[Records to use Boundary: Start]

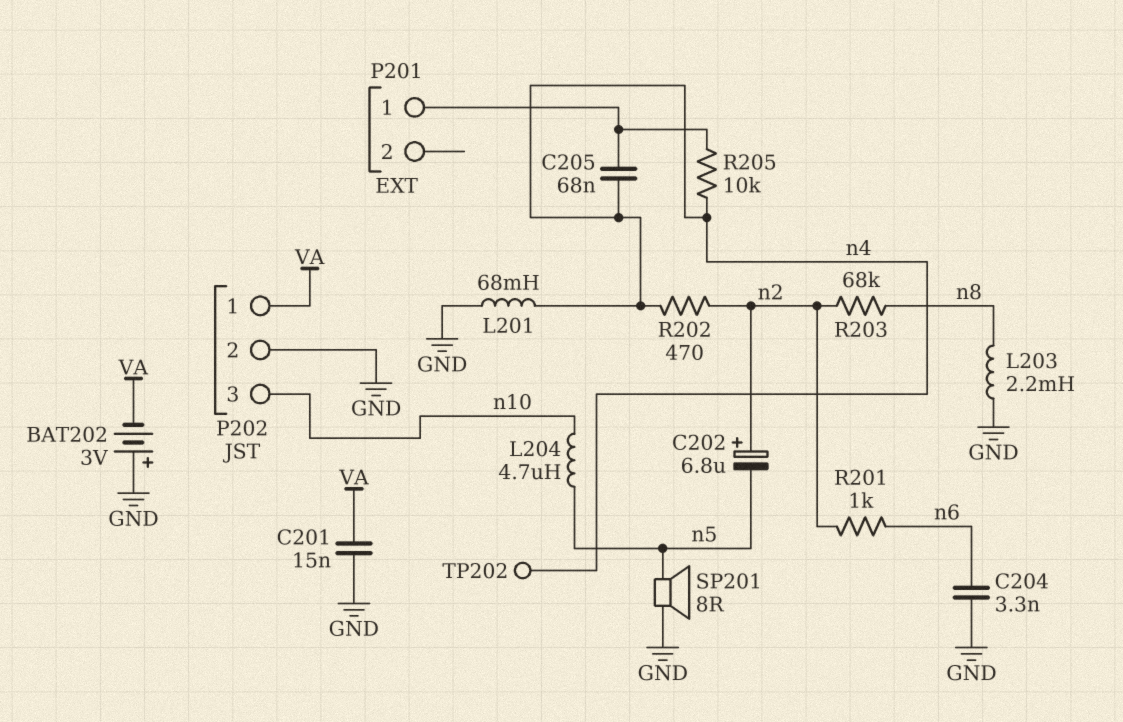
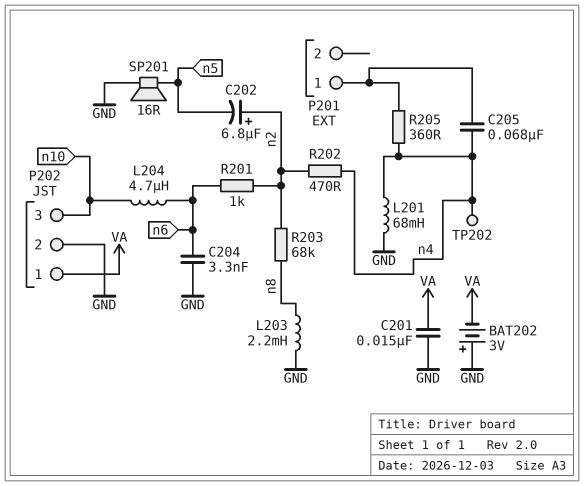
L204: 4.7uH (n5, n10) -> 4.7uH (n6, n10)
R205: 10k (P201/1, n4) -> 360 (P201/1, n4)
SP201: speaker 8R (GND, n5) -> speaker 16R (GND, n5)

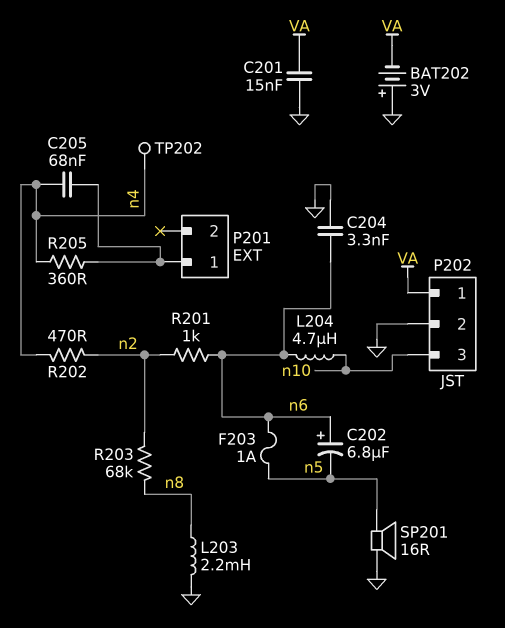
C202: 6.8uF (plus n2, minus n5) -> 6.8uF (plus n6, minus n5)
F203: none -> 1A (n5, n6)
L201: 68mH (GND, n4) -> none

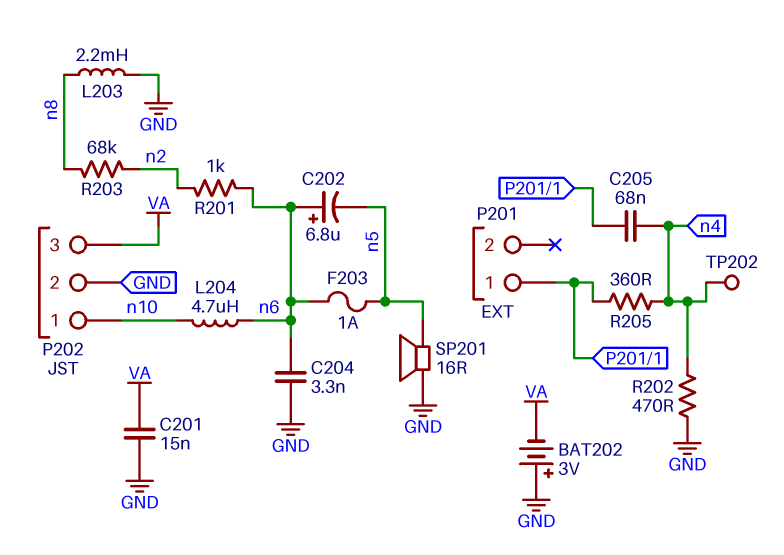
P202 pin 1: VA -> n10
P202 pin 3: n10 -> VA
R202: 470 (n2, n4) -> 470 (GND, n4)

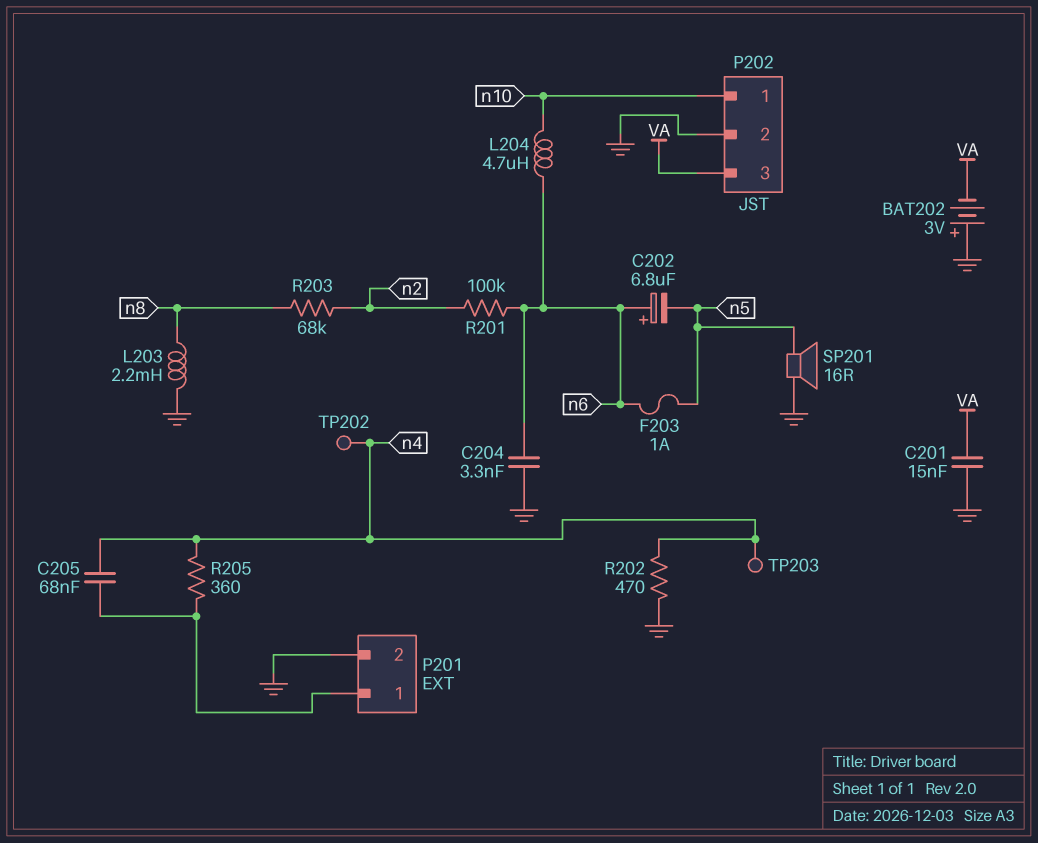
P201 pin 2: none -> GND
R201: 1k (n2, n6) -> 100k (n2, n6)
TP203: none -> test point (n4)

[Records to use Boundary: End]

What this task involves: Print each entry shown above with exact wording and no pictures.

Solved exercise:
L204: 4.7uH (n5, n10) -> 4.7uH (n6, n10)
R205: 10k (P201/1, n4) -> 360 (P201/1, n4)
SP201: speaker 8R (GND, n5) -> speaker 16R (GND, n5)

C202: 6.8uF (plus n2, minus n5) -> 6.8uF (plus n6, minus n5)
F203: none -> 1A (n5, n6)
L201: 68mH (GND, n4) -> none

P202 pin 1: VA -> n10
P202 pin 3: n10 -> VA
R202: 470 (n2, n4) -> 470 (GND, n4)

P201 pin 2: none -> GND
R201: 1k (n2, n6) -> 100k (n2, n6)
TP203: none -> test point (n4)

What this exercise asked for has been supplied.